DATA SHOWN »
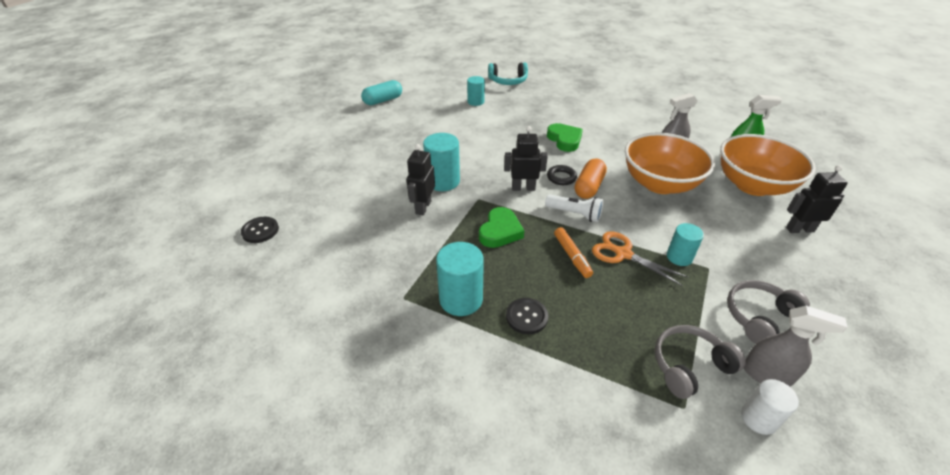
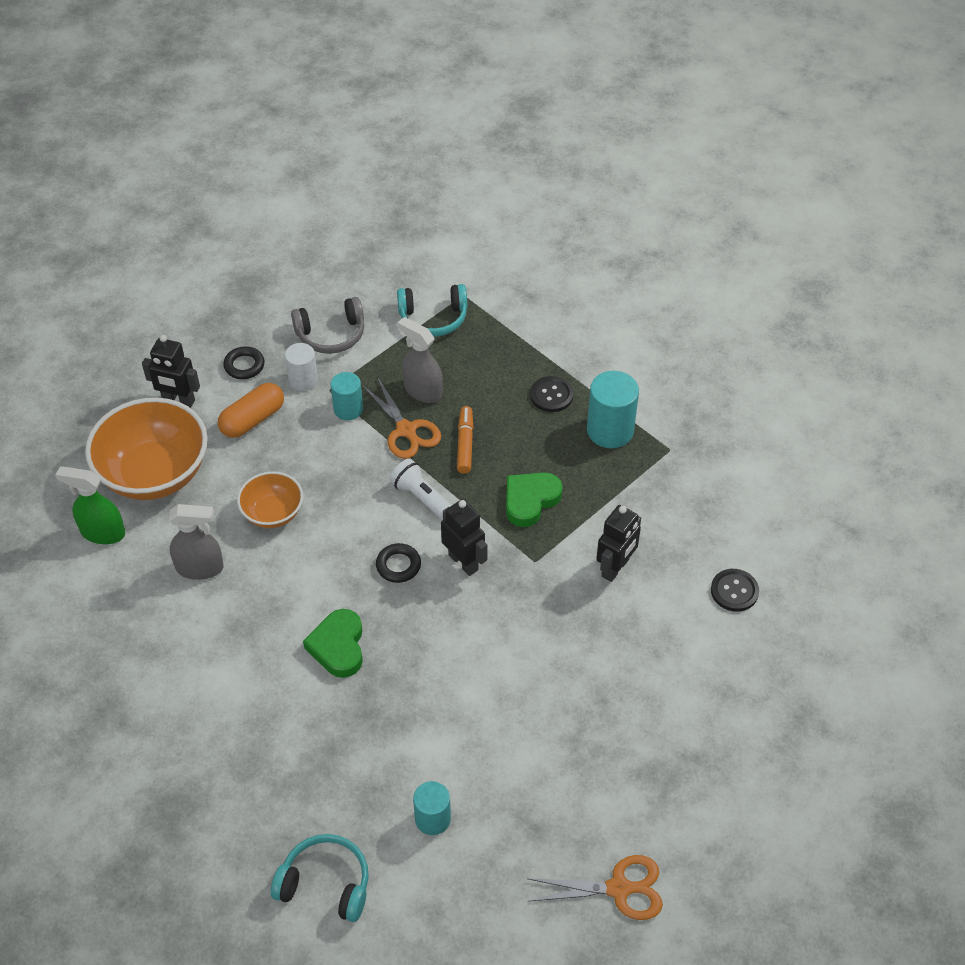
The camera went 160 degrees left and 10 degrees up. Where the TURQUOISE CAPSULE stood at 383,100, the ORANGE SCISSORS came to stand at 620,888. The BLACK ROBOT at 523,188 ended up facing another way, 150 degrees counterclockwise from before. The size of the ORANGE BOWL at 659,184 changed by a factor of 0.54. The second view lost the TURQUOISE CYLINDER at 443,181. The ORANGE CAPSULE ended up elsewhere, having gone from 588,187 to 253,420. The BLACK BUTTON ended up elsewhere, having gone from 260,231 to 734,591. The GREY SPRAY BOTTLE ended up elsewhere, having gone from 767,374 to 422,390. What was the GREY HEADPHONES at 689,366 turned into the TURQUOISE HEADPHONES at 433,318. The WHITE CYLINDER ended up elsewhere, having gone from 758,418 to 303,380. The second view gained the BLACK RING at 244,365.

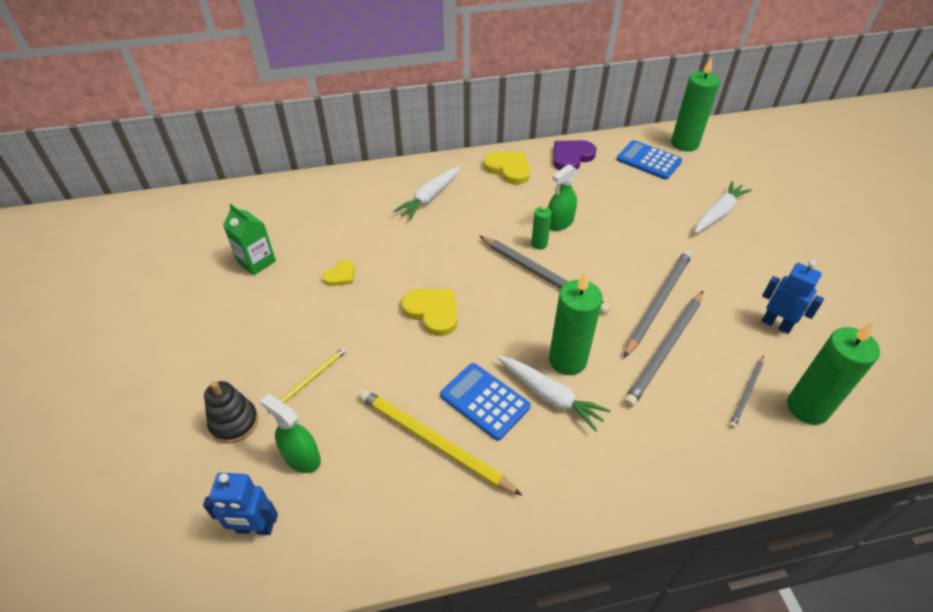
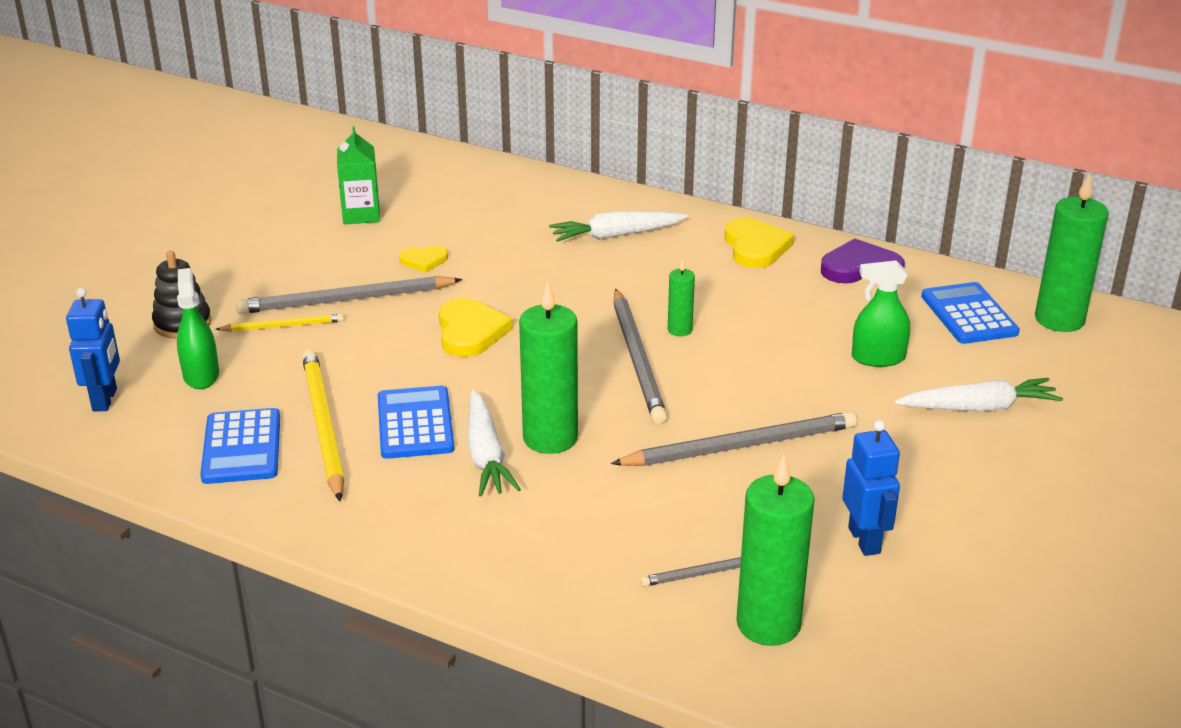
The camera went 40 degrees right and 15 degrees down. The GREEN SPRAY BOTTLE ended up elsewhere, having gone from 559,223 to 878,358. The GREY PENCIL ended up elsewhere, having gone from 665,349 to 345,300. The BLUE ROBOT at 255,528 ended up facing another way, 135 degrees counterclockwise from before. The second view gained the BLUE CALCULATOR at 241,447.

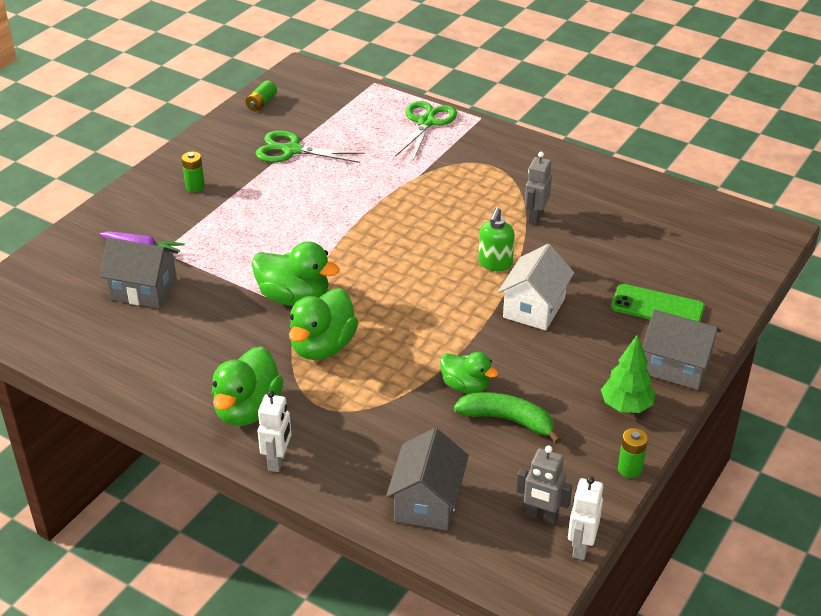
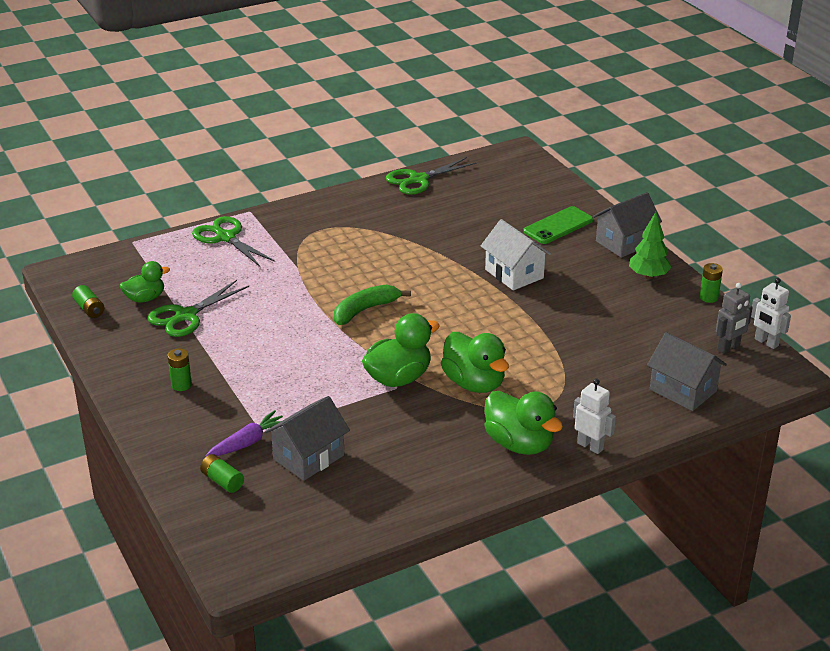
The camera went 60 degrees left and 5 degrees down. The second view lost the GREY ROBOT at 535,217. The second view lost the GREEN SOAP DISPENSER at 495,263. The GREEN DUCK ended up elsewhere, having gone from 466,386 to 145,298. The GREEN BANANA ended up elsewhere, having gone from 508,420 to 365,310. The second view gained the GREEN SCISSORS at 418,179. The second view gained the GREEN BATTERY at 222,481.

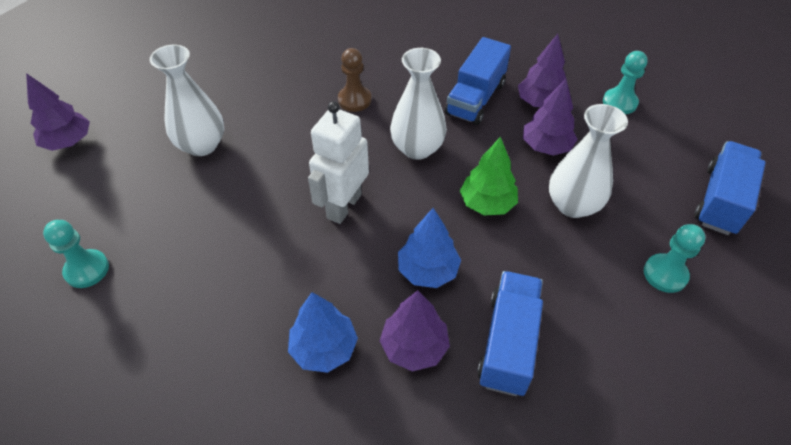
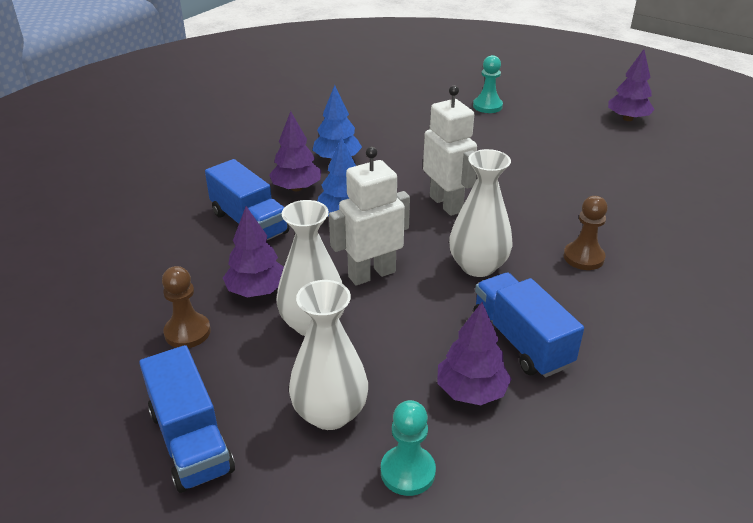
The camera went 125 degrees right and 15 degrees down. The WHITE VASE ended up elsewhere, having gone from 202,145 to 330,413. The PURPLE TREE ended up elsewhere, having gone from 546,146 to 257,290. Where the GREEN TREE stood at 487,203, the WHITE ROBOT came to stand at 371,274. What was the TURQUOISE PAWN at 665,274 turned into the BROWN PAWN at 187,332.

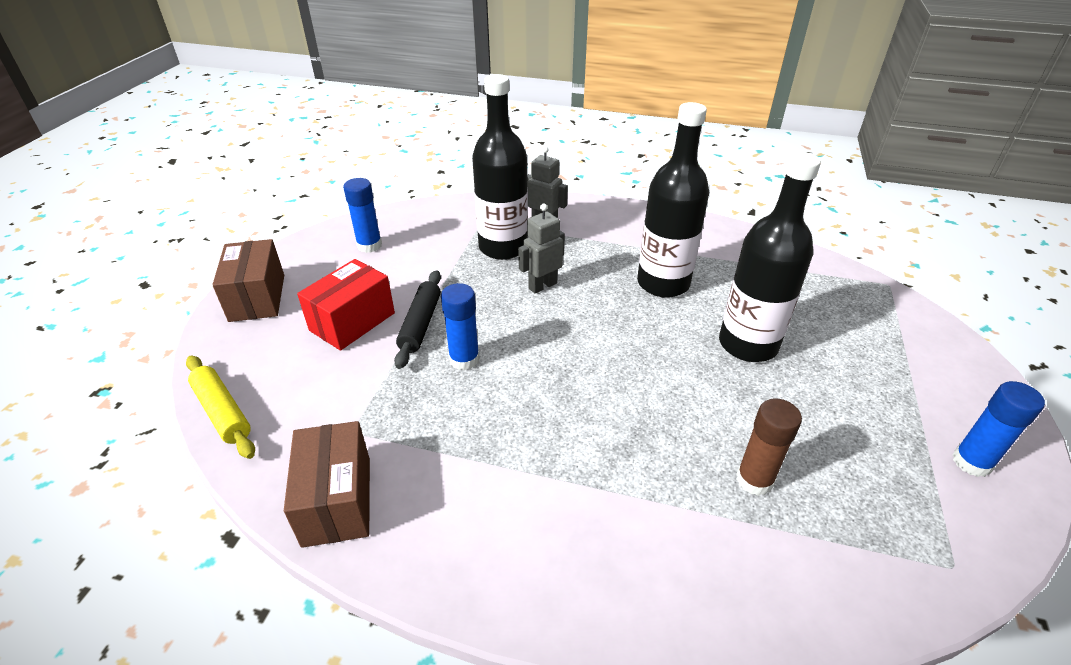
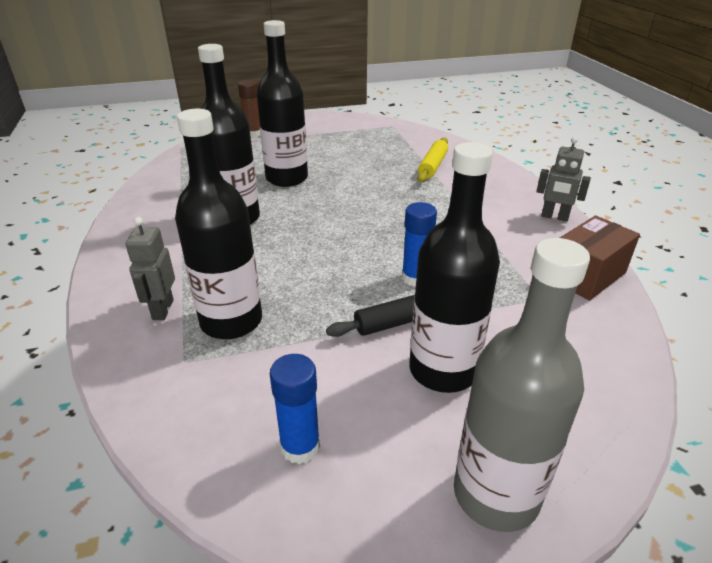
The camera went 120 degrees left and 5 degrees down. The GREY ROBOT ended up elsewhere, having gone from 542,286 to 554,217. Where the BROWN BOX stood at 257,298, the GREY BOTTLE came to stand at 496,494. Where the RED BOX stood at 352,322, the BLACK BOTTLE came to stand at 443,370. The YELLOW ROLLING PIN ended up elsewhere, having gone from 222,412 to 433,166. The second view lost the BLUE GLUE STICK at 971,462. The BROWN GLUE STICK ended up elsewhere, having gone from 754,480 to 253,134.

BRIEF » Set down the entries above exactly, and keep every picture out of your copy.

ANSWER SECTION »
The camera went 160 degrees left and 10 degrees up. Where the TURQUOISE CAPSULE stood at 383,100, the ORANGE SCISSORS came to stand at 620,888. The BLACK ROBOT at 523,188 ended up facing another way, 150 degrees counterclockwise from before. The size of the ORANGE BOWL at 659,184 changed by a factor of 0.54. The second view lost the TURQUOISE CYLINDER at 443,181. The ORANGE CAPSULE ended up elsewhere, having gone from 588,187 to 253,420. The BLACK BUTTON ended up elsewhere, having gone from 260,231 to 734,591. The GREY SPRAY BOTTLE ended up elsewhere, having gone from 767,374 to 422,390. What was the GREY HEADPHONES at 689,366 turned into the TURQUOISE HEADPHONES at 433,318. The WHITE CYLINDER ended up elsewhere, having gone from 758,418 to 303,380. The second view gained the BLACK RING at 244,365.

The camera went 40 degrees right and 15 degrees down. The GREEN SPRAY BOTTLE ended up elsewhere, having gone from 559,223 to 878,358. The GREY PENCIL ended up elsewhere, having gone from 665,349 to 345,300. The BLUE ROBOT at 255,528 ended up facing another way, 135 degrees counterclockwise from before. The second view gained the BLUE CALCULATOR at 241,447.

The camera went 60 degrees left and 5 degrees down. The second view lost the GREY ROBOT at 535,217. The second view lost the GREEN SOAP DISPENSER at 495,263. The GREEN DUCK ended up elsewhere, having gone from 466,386 to 145,298. The GREEN BANANA ended up elsewhere, having gone from 508,420 to 365,310. The second view gained the GREEN SCISSORS at 418,179. The second view gained the GREEN BATTERY at 222,481.

The camera went 125 degrees right and 15 degrees down. The WHITE VASE ended up elsewhere, having gone from 202,145 to 330,413. The PURPLE TREE ended up elsewhere, having gone from 546,146 to 257,290. Where the GREEN TREE stood at 487,203, the WHITE ROBOT came to stand at 371,274. What was the TURQUOISE PAWN at 665,274 turned into the BROWN PAWN at 187,332.

The camera went 120 degrees left and 5 degrees down. The GREY ROBOT ended up elsewhere, having gone from 542,286 to 554,217. Where the BROWN BOX stood at 257,298, the GREY BOTTLE came to stand at 496,494. Where the RED BOX stood at 352,322, the BLACK BOTTLE came to stand at 443,370. The YELLOW ROLLING PIN ended up elsewhere, having gone from 222,412 to 433,166. The second view lost the BLUE GLUE STICK at 971,462. The BROWN GLUE STICK ended up elsewhere, having gone from 754,480 to 253,134.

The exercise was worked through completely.